Where the data below begins, start duplicating lines exactly, and finish with the line containing "orange padlock: 3 -> 2"; add nothing else. Leave the pictures out.

SUPPLIED RECORDS:
****
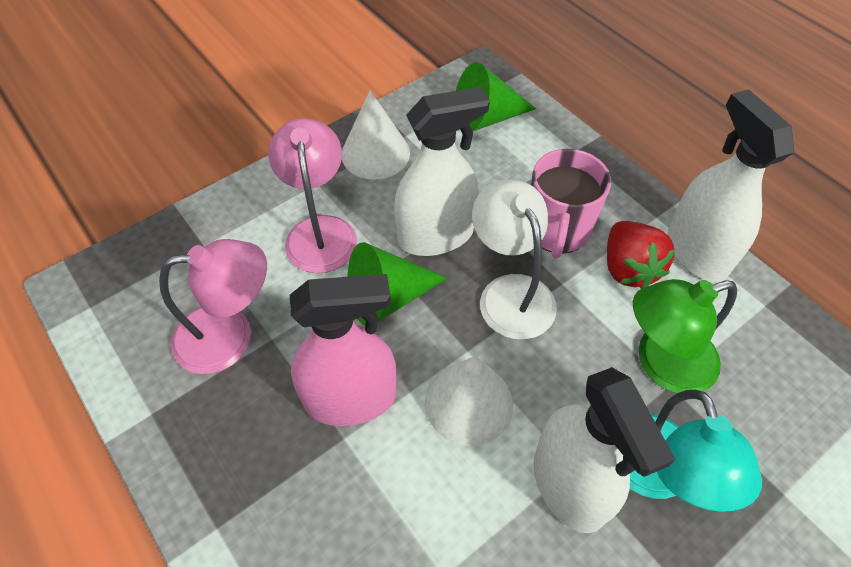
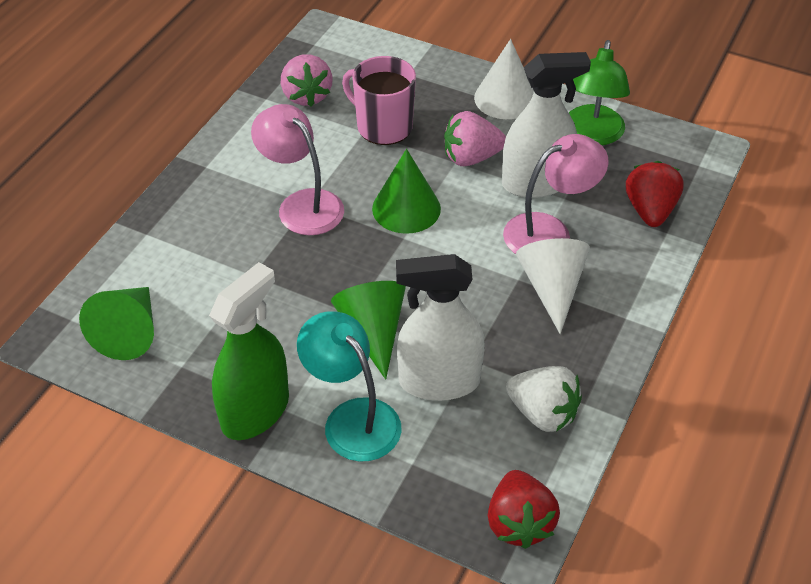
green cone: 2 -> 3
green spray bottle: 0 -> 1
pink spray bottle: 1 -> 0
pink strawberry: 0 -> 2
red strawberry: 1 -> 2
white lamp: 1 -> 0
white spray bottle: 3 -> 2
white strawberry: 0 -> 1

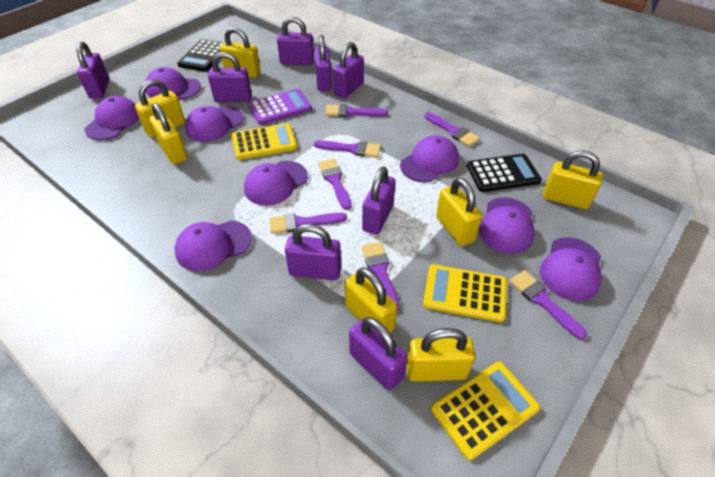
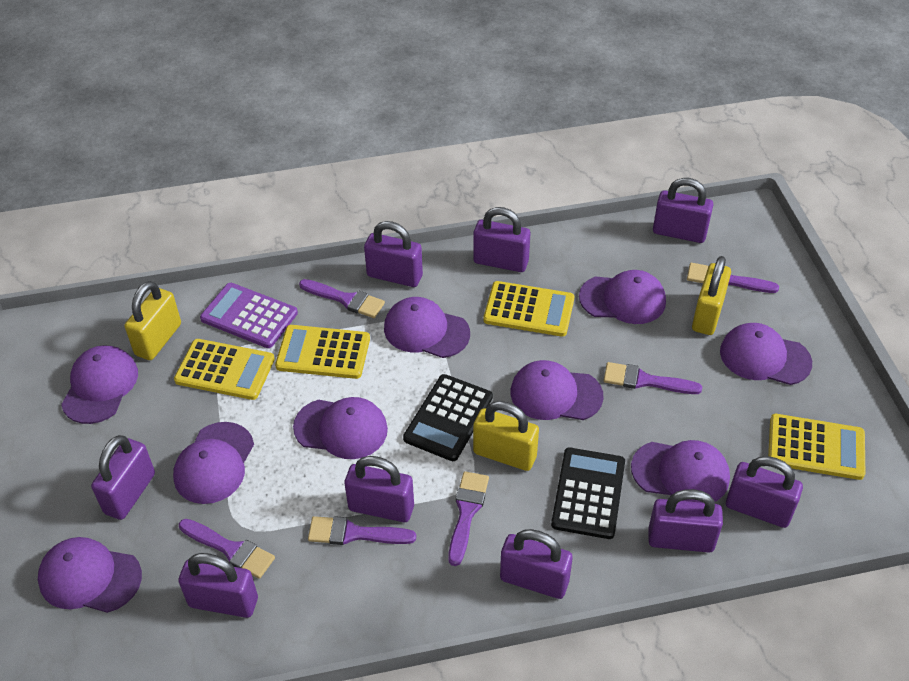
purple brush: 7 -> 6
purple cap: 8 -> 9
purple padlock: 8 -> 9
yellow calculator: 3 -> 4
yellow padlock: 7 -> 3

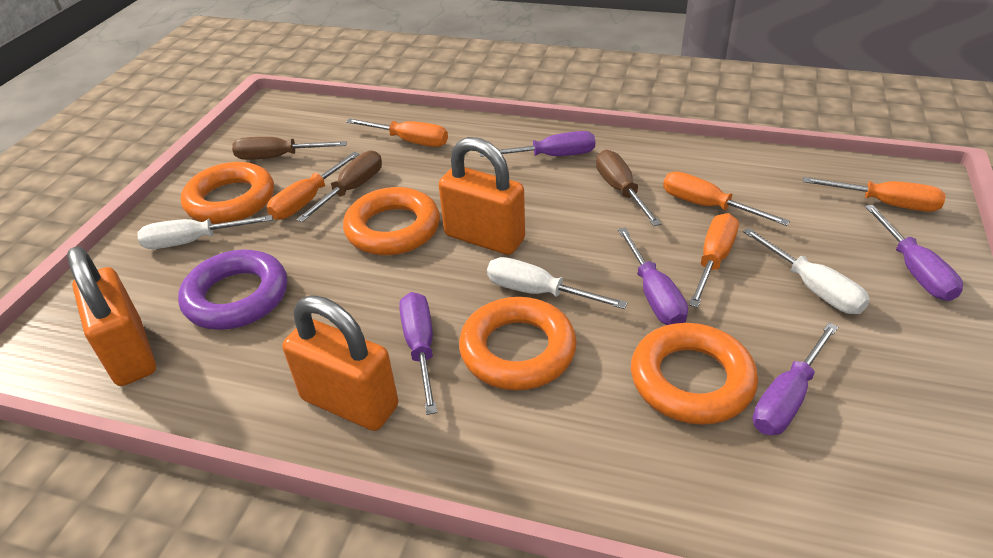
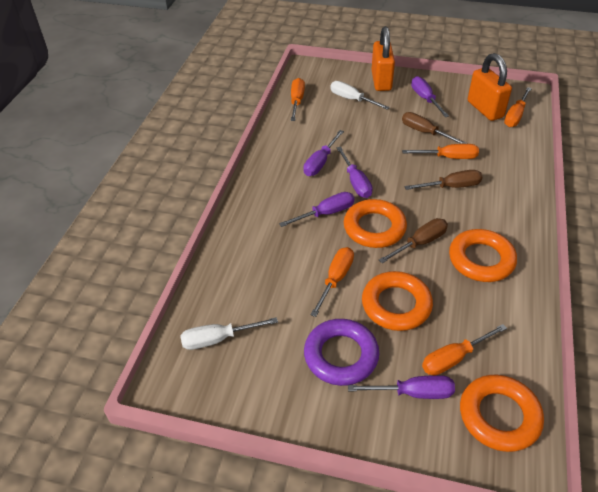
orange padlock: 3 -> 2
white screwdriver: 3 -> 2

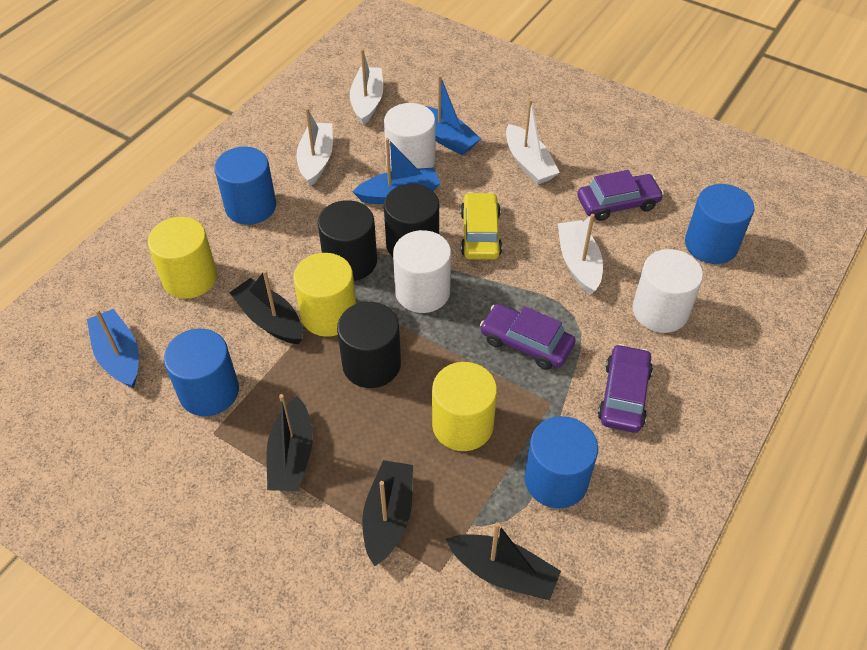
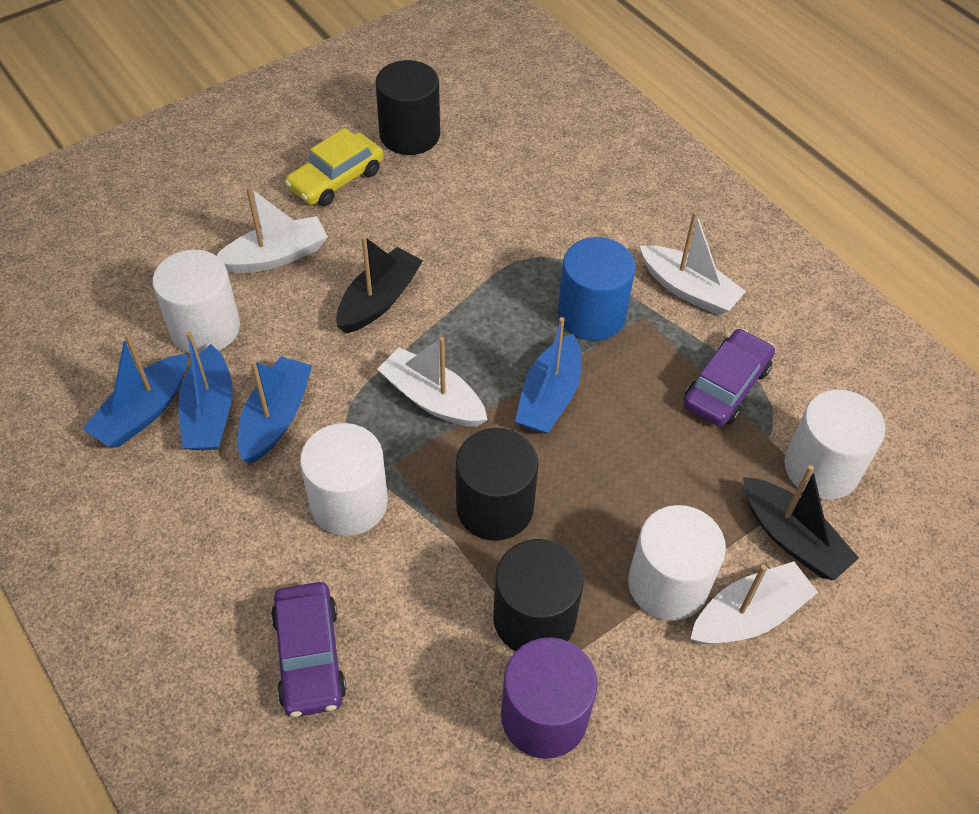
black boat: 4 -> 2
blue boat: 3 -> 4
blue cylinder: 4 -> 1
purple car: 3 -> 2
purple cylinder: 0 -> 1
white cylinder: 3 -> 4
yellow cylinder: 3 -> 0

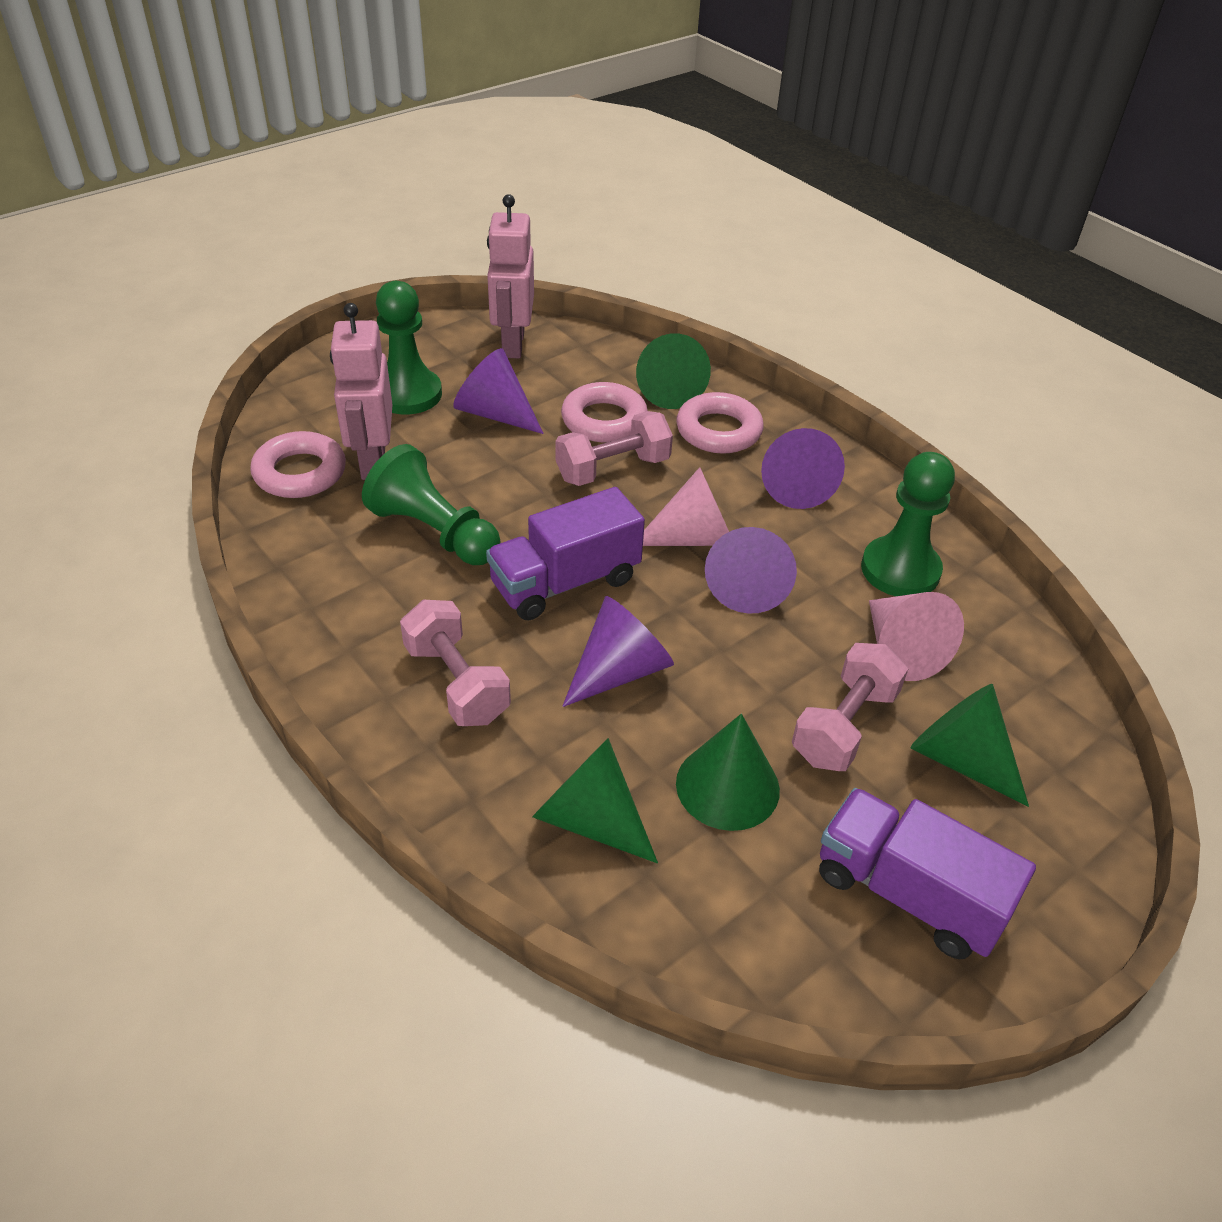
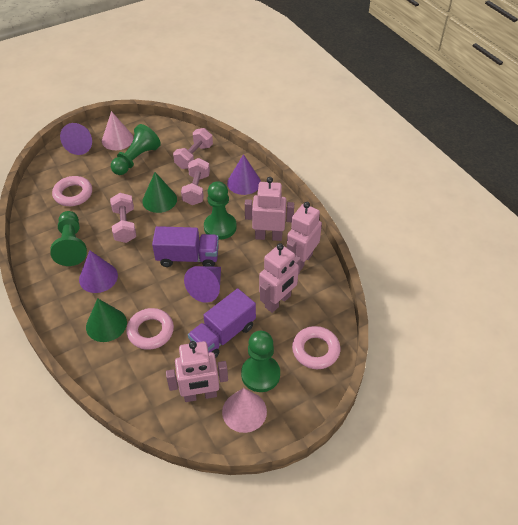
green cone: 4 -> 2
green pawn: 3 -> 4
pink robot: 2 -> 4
****
WRITTEN REPLY:
green cone: 2 -> 3
green spray bottle: 0 -> 1
pink spray bottle: 1 -> 0
pink strawberry: 0 -> 2
red strawberry: 1 -> 2
white lamp: 1 -> 0
white spray bottle: 3 -> 2
white strawberry: 0 -> 1

purple brush: 7 -> 6
purple cap: 8 -> 9
purple padlock: 8 -> 9
yellow calculator: 3 -> 4
yellow padlock: 7 -> 3

orange padlock: 3 -> 2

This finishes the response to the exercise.